> **Problem requirements**
Skip pictures in the listing below; copy exactly the lines from the one with "none -> blue brick D8:D9 level 1" through the one with "lime plate F9", inclusive.

> **Data in this exercise**

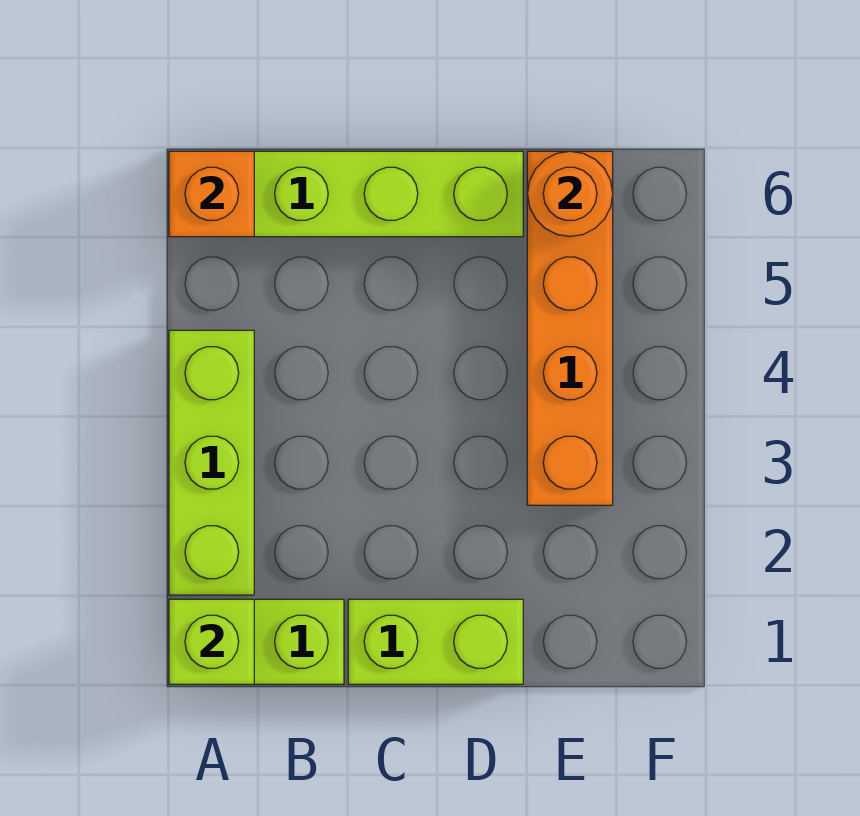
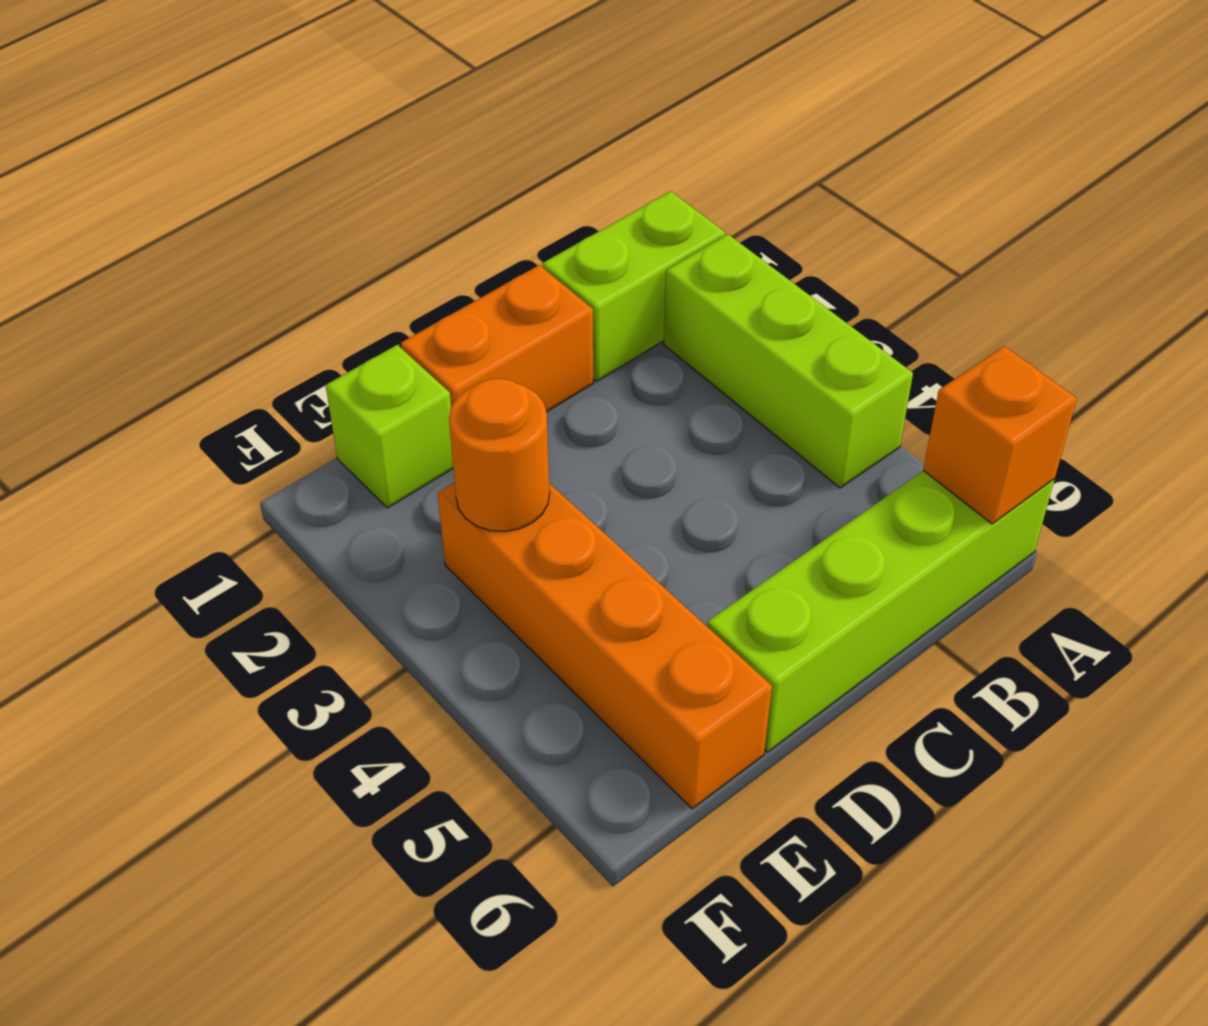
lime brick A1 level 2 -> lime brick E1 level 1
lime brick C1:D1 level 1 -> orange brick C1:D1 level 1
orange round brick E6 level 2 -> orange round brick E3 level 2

* * *

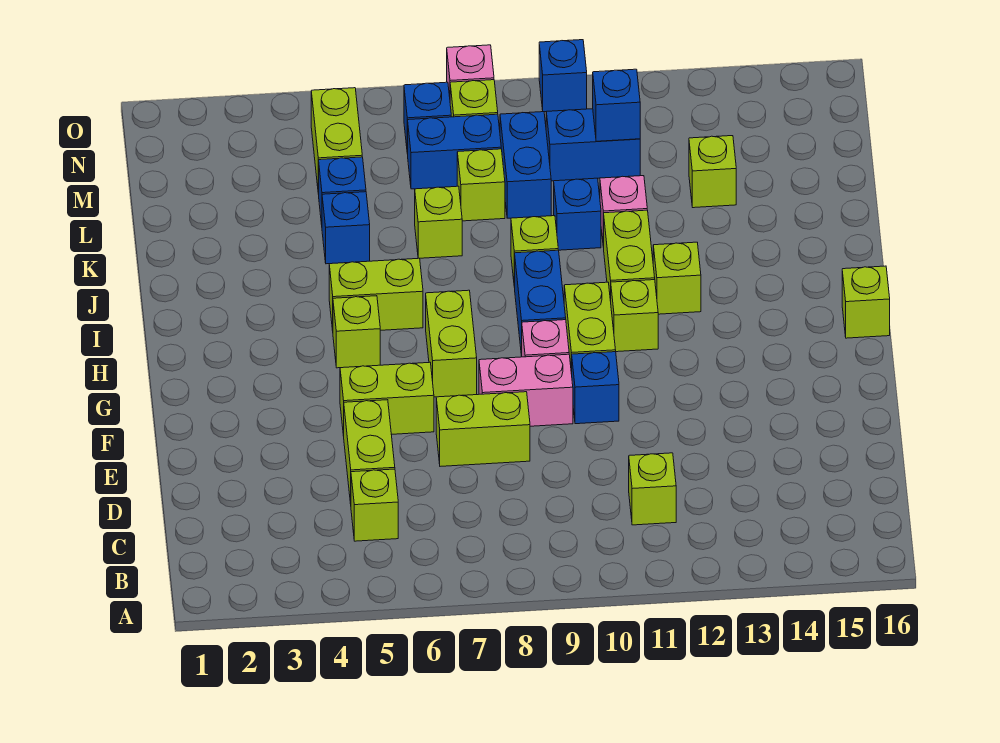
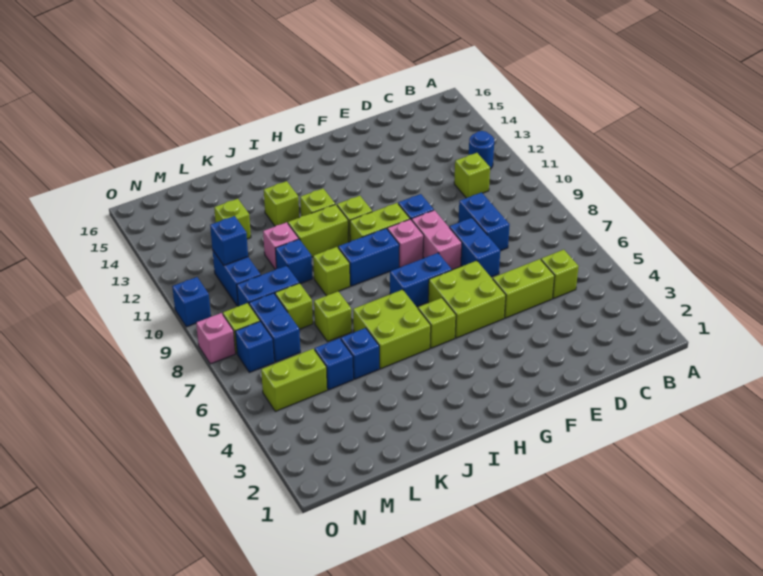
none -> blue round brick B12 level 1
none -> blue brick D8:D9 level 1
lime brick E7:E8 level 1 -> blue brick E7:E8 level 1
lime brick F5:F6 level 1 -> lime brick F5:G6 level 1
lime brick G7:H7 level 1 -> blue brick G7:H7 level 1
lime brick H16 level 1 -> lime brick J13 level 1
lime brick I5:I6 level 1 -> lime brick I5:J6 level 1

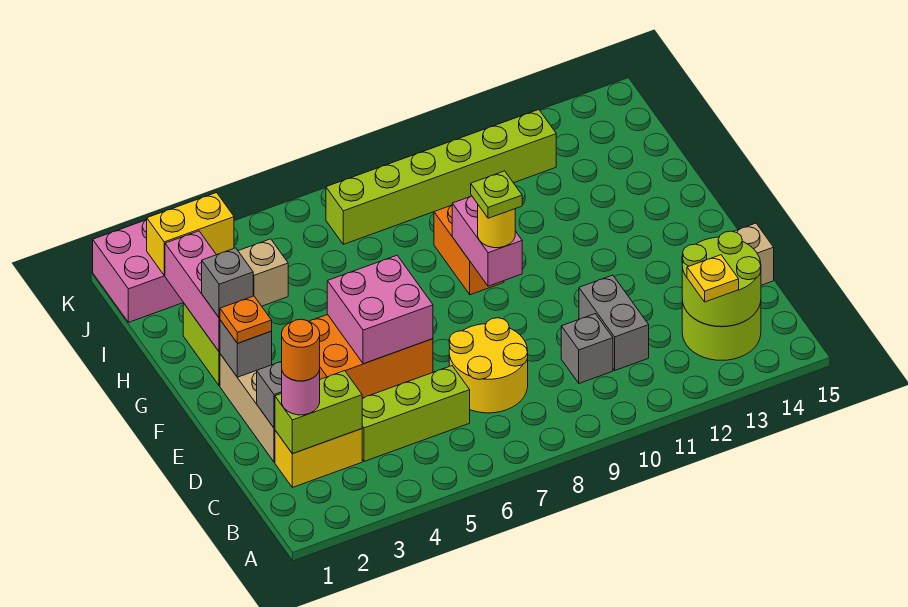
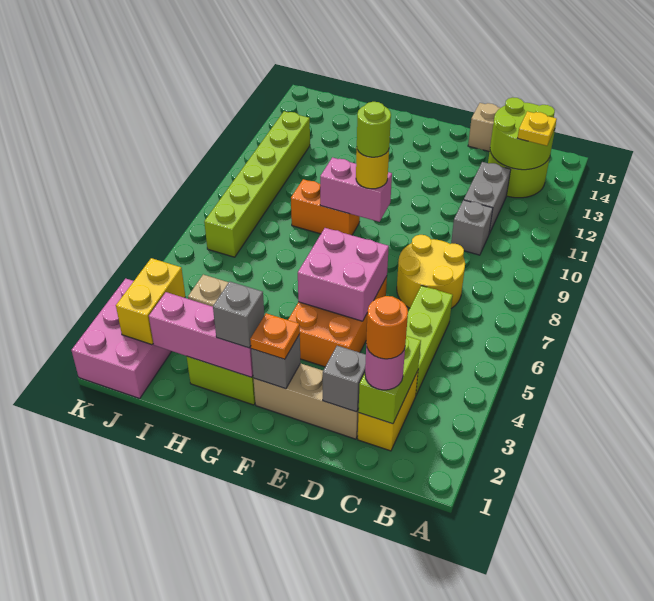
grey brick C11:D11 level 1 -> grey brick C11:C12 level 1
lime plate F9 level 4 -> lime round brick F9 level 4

> **Solution to this exercise**
none -> blue brick D8:D9 level 1
lime brick E7:E8 level 1 -> blue brick E7:E8 level 1
lime brick F5:F6 level 1 -> lime brick F5:G6 level 1
lime brick G7:H7 level 1 -> blue brick G7:H7 level 1
lime brick H16 level 1 -> lime brick J13 level 1
lime brick I5:I6 level 1 -> lime brick I5:J6 level 1

grey brick C11:D11 level 1 -> grey brick C11:C12 level 1
lime plate F9 level 4 -> lime round brick F9 level 4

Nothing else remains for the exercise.